## WHAT YOU NEED TO DO
Search the data for the string "green" and copy each line in which it appears.

## INPUT RECORDS
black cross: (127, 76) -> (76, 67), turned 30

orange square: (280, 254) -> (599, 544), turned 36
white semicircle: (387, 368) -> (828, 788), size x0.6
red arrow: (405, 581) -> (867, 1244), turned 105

...

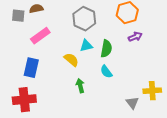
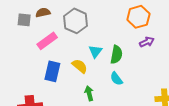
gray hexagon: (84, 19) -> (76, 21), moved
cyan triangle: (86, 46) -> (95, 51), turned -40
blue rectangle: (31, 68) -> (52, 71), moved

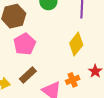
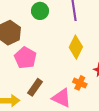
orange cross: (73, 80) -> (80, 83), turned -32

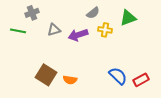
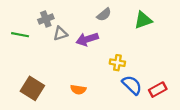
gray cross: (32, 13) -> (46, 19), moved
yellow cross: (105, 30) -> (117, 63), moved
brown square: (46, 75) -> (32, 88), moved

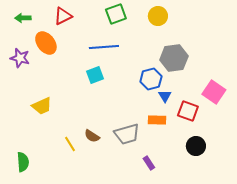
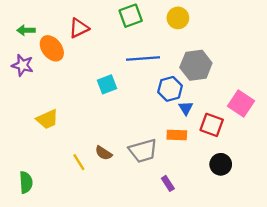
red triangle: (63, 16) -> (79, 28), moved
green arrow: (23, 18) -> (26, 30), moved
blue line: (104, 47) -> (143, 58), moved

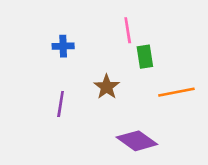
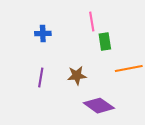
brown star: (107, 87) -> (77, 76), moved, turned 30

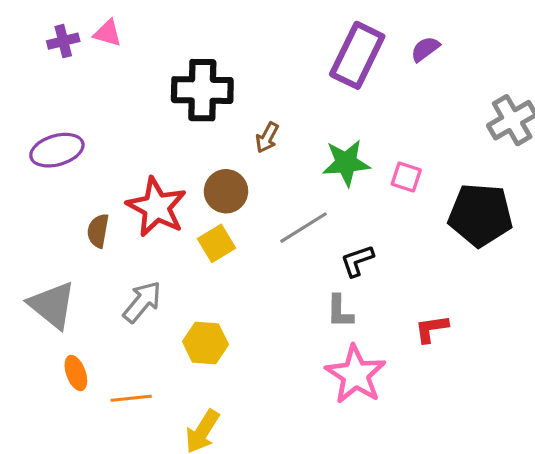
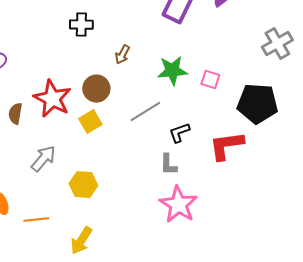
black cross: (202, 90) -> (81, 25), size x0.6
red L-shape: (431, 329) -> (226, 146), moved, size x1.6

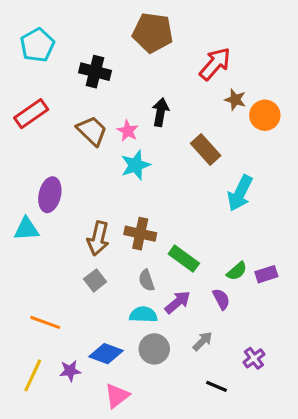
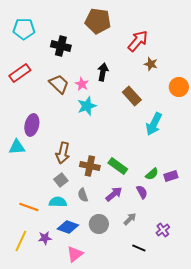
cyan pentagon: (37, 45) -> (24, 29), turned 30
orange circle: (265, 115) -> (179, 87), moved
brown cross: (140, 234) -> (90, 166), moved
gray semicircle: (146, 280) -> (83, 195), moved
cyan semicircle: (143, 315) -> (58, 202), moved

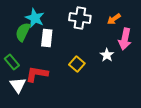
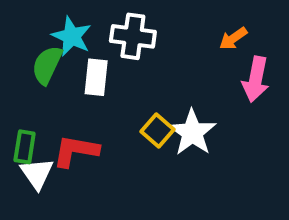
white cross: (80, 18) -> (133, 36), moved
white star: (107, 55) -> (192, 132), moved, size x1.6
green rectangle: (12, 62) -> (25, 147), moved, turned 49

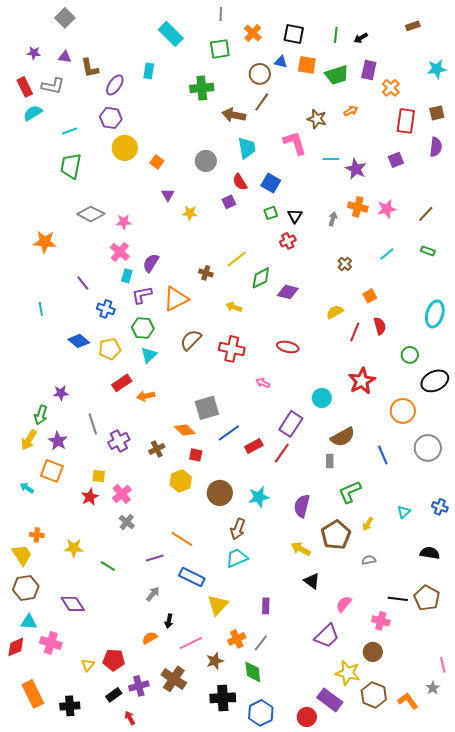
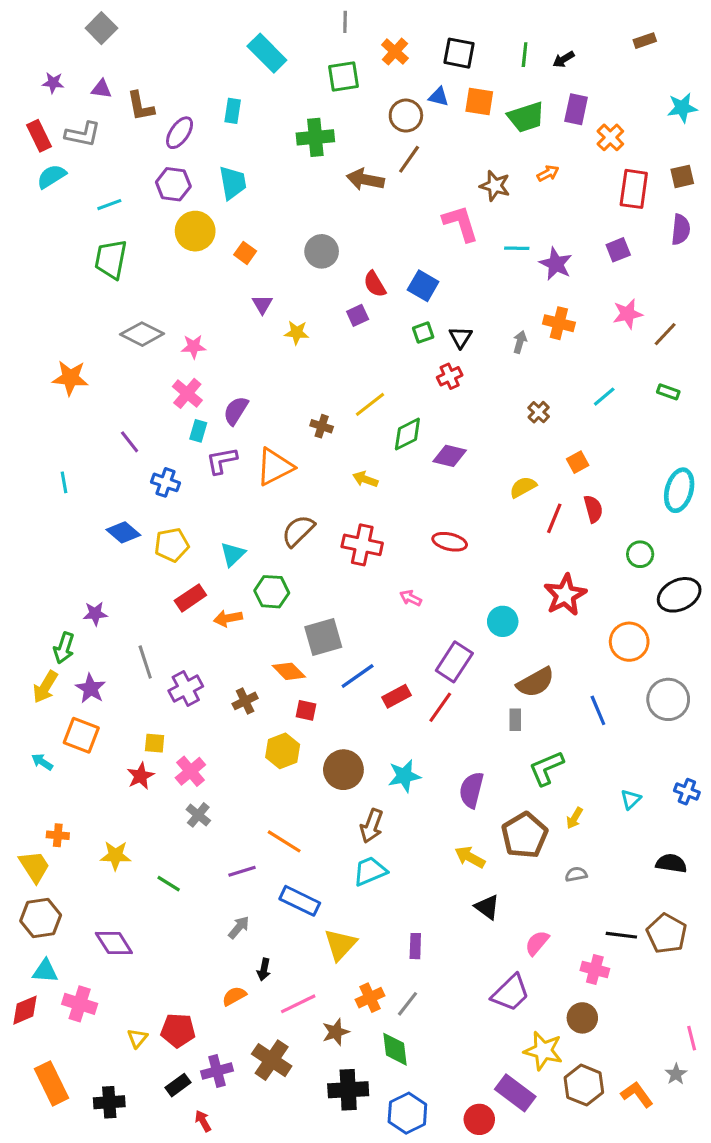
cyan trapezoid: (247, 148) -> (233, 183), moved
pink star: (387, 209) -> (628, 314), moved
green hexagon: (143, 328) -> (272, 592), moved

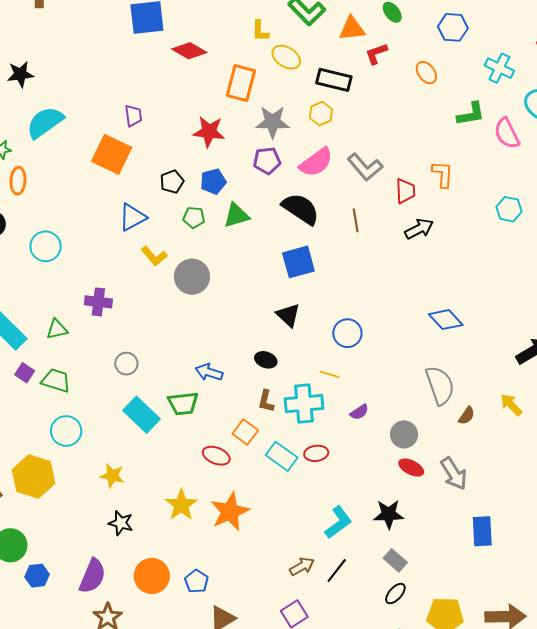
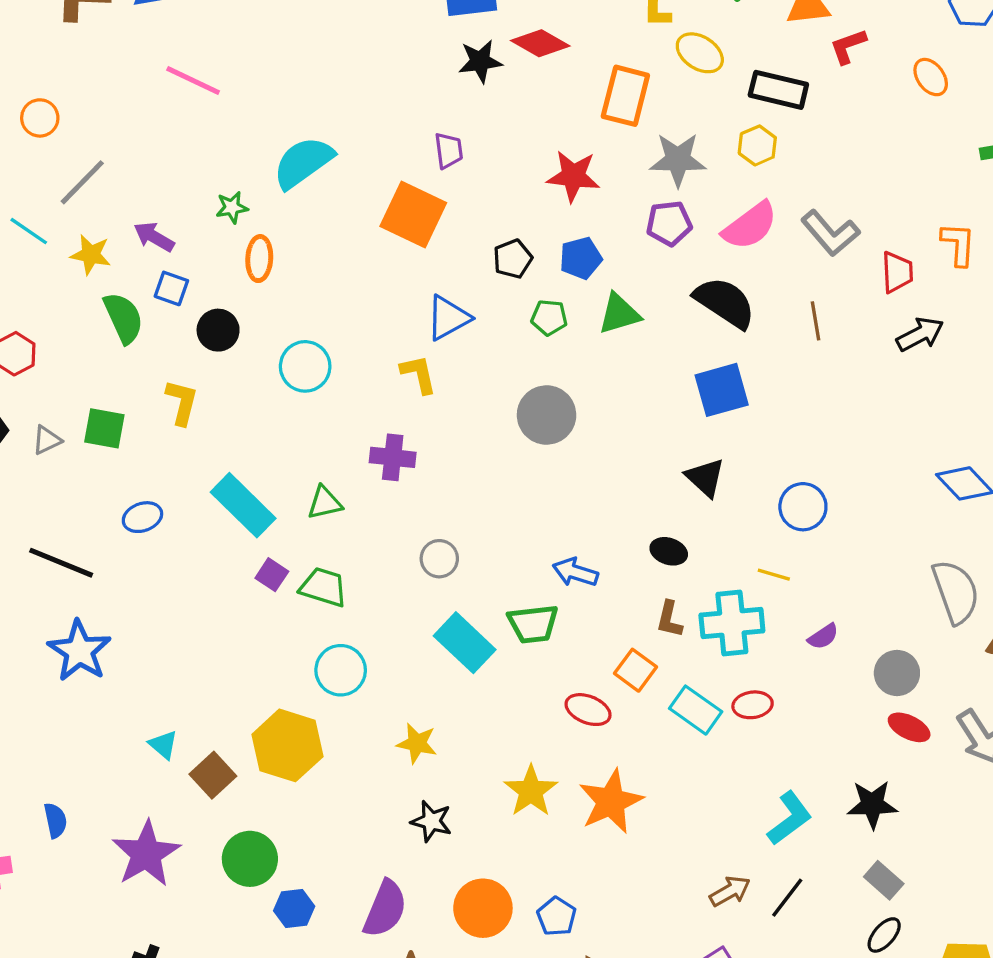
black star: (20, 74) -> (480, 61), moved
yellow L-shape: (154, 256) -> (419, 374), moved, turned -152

...

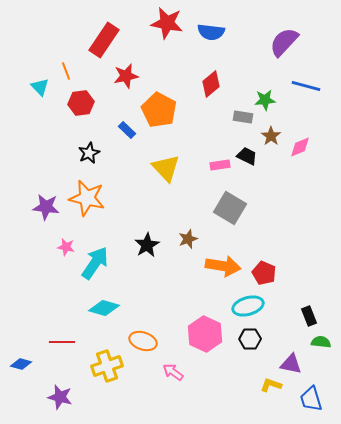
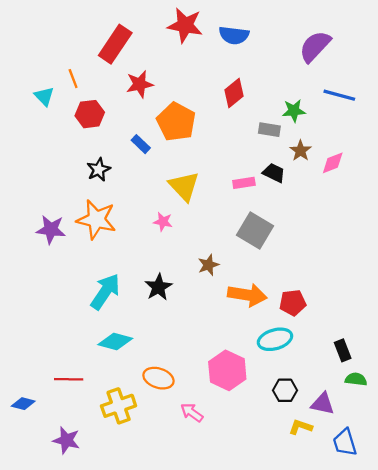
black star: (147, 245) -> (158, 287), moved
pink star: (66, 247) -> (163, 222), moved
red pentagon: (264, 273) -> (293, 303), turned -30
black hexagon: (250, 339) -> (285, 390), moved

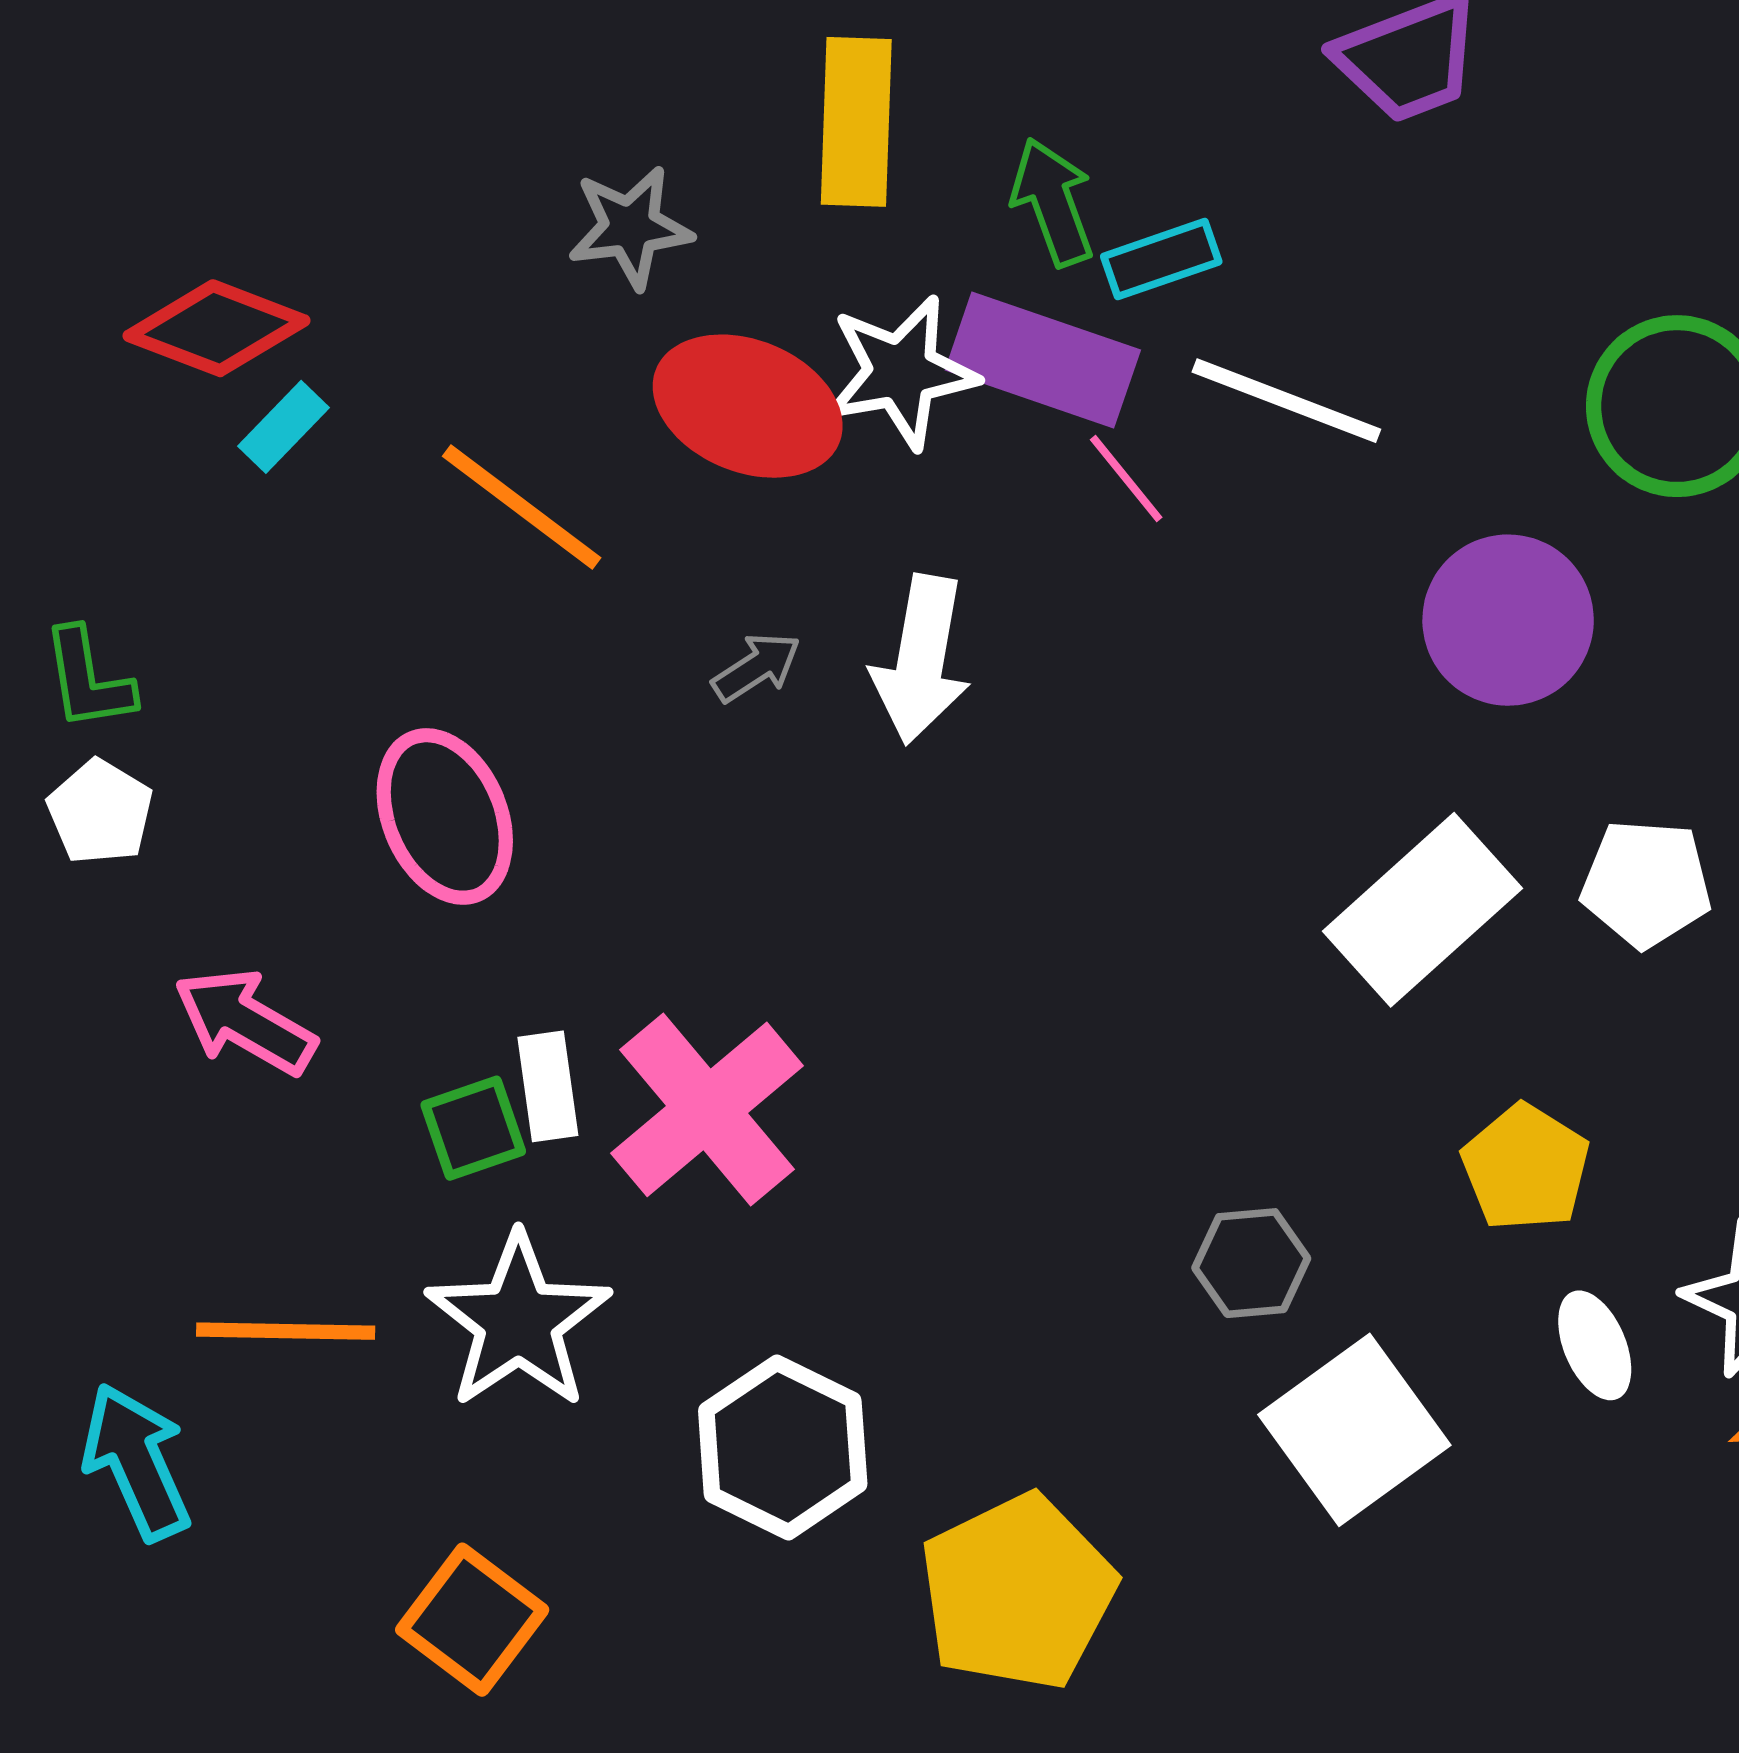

## EXERCISE RESULT
green arrow: (23, 18) -> (26, 30), moved
green rectangle: (12, 62) -> (25, 147), moved, turned 49
green hexagon: (143, 328) -> (272, 592), moved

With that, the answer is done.